WHAT TO DO: Copy the lines below exactly. No picture goes into the copy.
(Beginning of DATASET RECORDS)
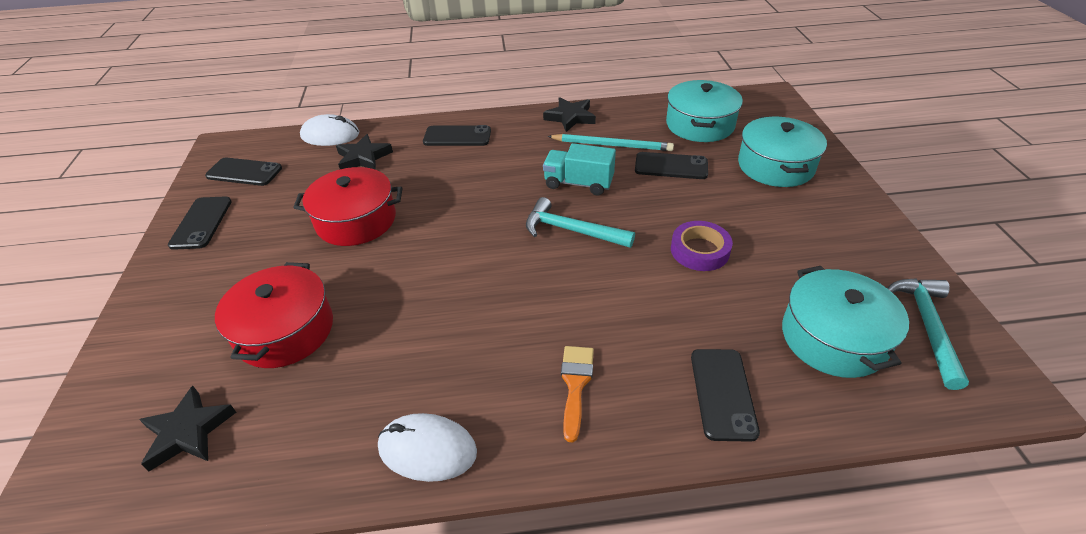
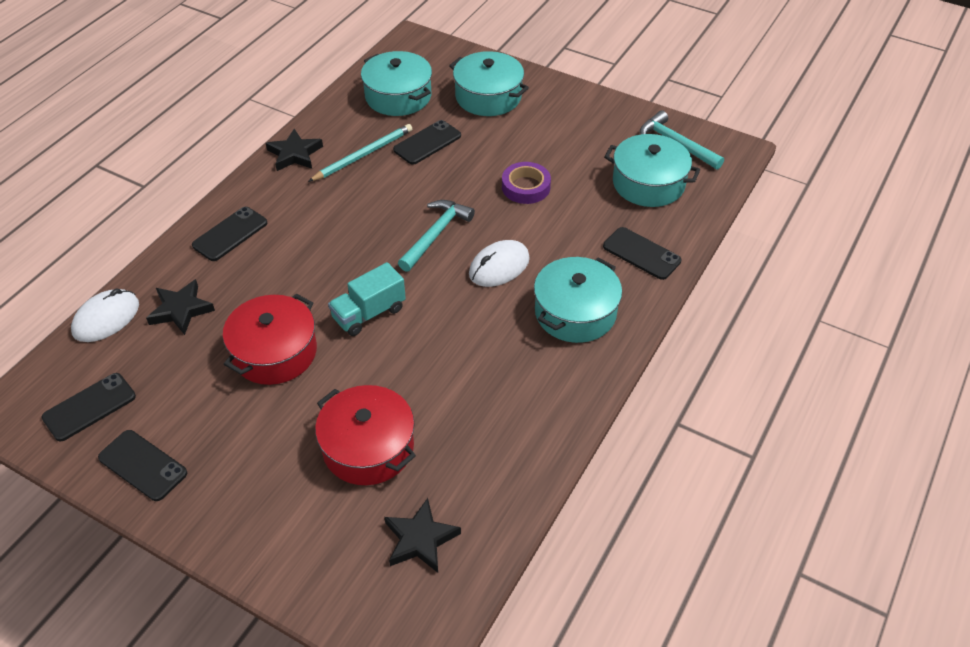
camera: 55 degrees left, 5 degrees up
white mouse [378,413,477,482] -> white mouse moved to [469,240,530,287]
turquoise hammer [526,197,635,248] -> turquoise hammer turned 150 degrees clockwise [398,200,475,272]
turquoise truck [543,143,616,195] -> turquoise truck moved to [328,262,406,336]
orange brush [561,346,594,442] -> turquoise pot [534,257,622,343]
(End of DATASET RECORDS)
EXPECTED ANSWER:
camera: 55 degrees left, 5 degrees up
white mouse [378,413,477,482] -> white mouse moved to [469,240,530,287]
turquoise hammer [526,197,635,248] -> turquoise hammer turned 150 degrees clockwise [398,200,475,272]
turquoise truck [543,143,616,195] -> turquoise truck moved to [328,262,406,336]
orange brush [561,346,594,442] -> turquoise pot [534,257,622,343]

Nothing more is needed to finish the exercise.